(ABOUT THIS TASK): Pull each line with the string "brown" from the entries.

....

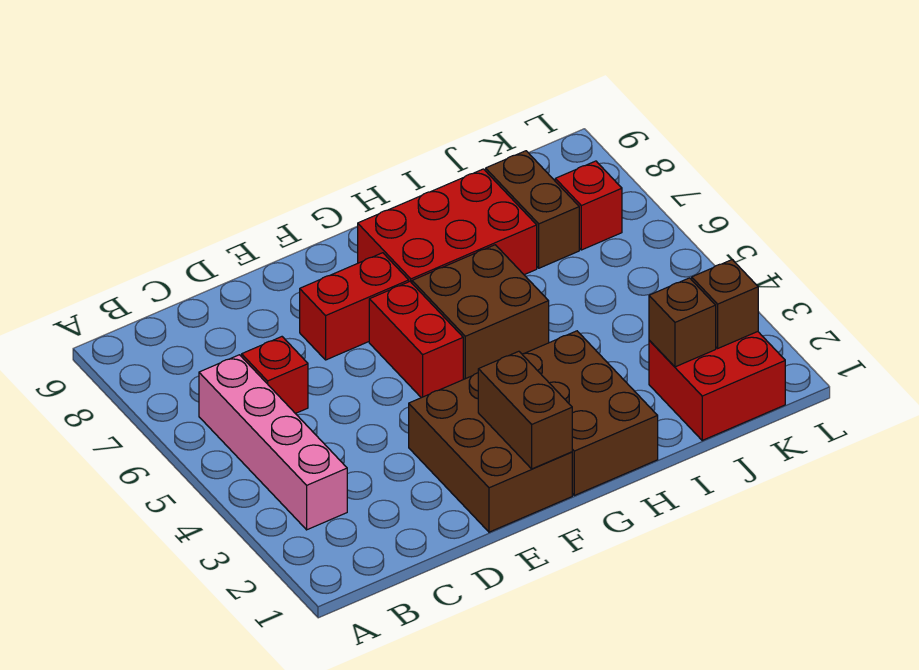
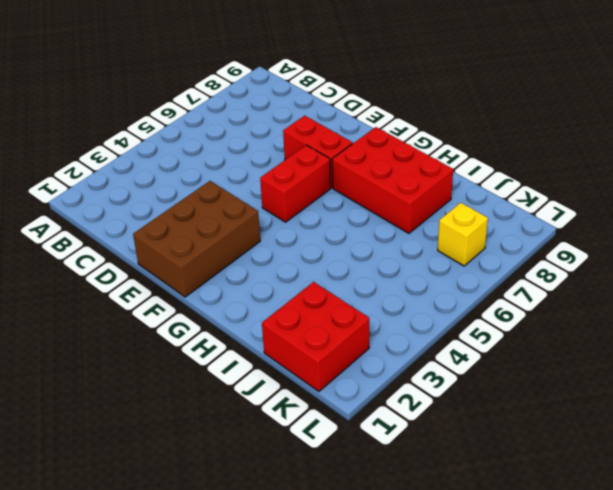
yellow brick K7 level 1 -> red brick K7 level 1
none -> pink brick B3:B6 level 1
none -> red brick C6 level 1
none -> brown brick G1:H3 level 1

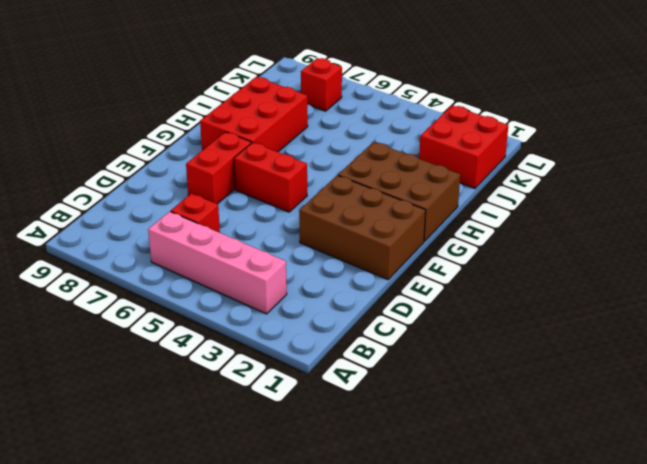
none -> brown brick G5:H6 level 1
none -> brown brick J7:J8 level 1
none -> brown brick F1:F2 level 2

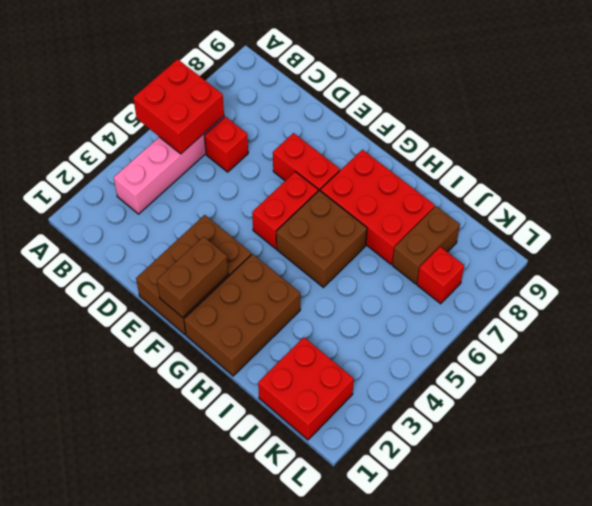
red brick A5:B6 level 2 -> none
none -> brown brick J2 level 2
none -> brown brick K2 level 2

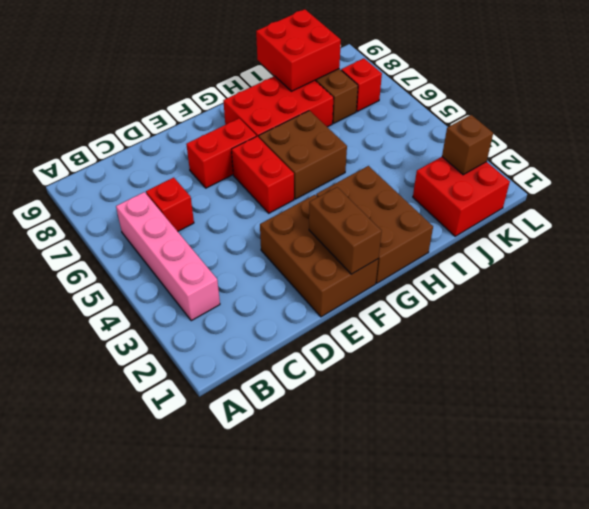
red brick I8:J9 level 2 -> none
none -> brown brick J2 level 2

....

(EXERCISE RESULT):
none -> brown brick G1:H3 level 1
none -> brown brick G5:H6 level 1
none -> brown brick J7:J8 level 1
none -> brown brick F1:F2 level 2
none -> brown brick J2 level 2
none -> brown brick K2 level 2
none -> brown brick J2 level 2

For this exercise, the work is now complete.